• **What needs to be done**: Return, word for word, only the lines of the data below that lie between the line with "R204: 3.9k (SIG3, SIG5) -> 3.9k (SIG1, SIG3)" and the line with "U204 pin in-: SIG10 -> P202/1", those two lines included.

** Opening The data block **

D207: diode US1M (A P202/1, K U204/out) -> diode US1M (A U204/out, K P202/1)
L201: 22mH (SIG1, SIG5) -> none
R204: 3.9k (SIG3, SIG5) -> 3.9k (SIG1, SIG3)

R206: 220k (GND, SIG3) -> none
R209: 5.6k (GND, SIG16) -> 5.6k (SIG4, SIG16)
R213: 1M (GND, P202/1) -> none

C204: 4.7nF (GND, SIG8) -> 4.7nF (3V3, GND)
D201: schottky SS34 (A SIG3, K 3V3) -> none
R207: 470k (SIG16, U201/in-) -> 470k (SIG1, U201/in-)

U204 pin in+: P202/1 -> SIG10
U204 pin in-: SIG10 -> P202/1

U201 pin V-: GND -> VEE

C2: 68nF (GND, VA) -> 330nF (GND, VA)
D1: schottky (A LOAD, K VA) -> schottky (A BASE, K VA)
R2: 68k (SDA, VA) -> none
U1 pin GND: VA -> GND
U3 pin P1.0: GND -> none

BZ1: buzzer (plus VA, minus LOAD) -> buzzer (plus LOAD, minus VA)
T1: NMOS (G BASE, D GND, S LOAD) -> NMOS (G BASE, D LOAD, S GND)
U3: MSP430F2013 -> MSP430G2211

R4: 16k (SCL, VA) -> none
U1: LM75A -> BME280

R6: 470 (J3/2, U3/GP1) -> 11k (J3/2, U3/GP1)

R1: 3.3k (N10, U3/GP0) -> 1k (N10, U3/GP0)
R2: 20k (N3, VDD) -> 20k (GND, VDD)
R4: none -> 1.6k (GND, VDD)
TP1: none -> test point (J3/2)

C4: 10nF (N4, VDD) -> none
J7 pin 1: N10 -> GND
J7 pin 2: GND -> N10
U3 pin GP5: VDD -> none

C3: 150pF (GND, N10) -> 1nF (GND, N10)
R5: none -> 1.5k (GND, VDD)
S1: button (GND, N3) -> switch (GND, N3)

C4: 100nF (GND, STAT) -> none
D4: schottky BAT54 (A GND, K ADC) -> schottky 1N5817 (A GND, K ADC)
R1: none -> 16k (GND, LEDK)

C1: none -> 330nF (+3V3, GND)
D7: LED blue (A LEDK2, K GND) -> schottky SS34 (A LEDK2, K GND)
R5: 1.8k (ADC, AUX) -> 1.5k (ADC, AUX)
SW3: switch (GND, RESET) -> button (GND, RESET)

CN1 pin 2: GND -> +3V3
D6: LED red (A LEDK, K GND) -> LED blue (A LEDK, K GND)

** Closing The data block **

• **Result of the task**:
R204: 3.9k (SIG3, SIG5) -> 3.9k (SIG1, SIG3)

R206: 220k (GND, SIG3) -> none
R209: 5.6k (GND, SIG16) -> 5.6k (SIG4, SIG16)
R213: 1M (GND, P202/1) -> none

C204: 4.7nF (GND, SIG8) -> 4.7nF (3V3, GND)
D201: schottky SS34 (A SIG3, K 3V3) -> none
R207: 470k (SIG16, U201/in-) -> 470k (SIG1, U201/in-)

U204 pin in+: P202/1 -> SIG10
U204 pin in-: SIG10 -> P202/1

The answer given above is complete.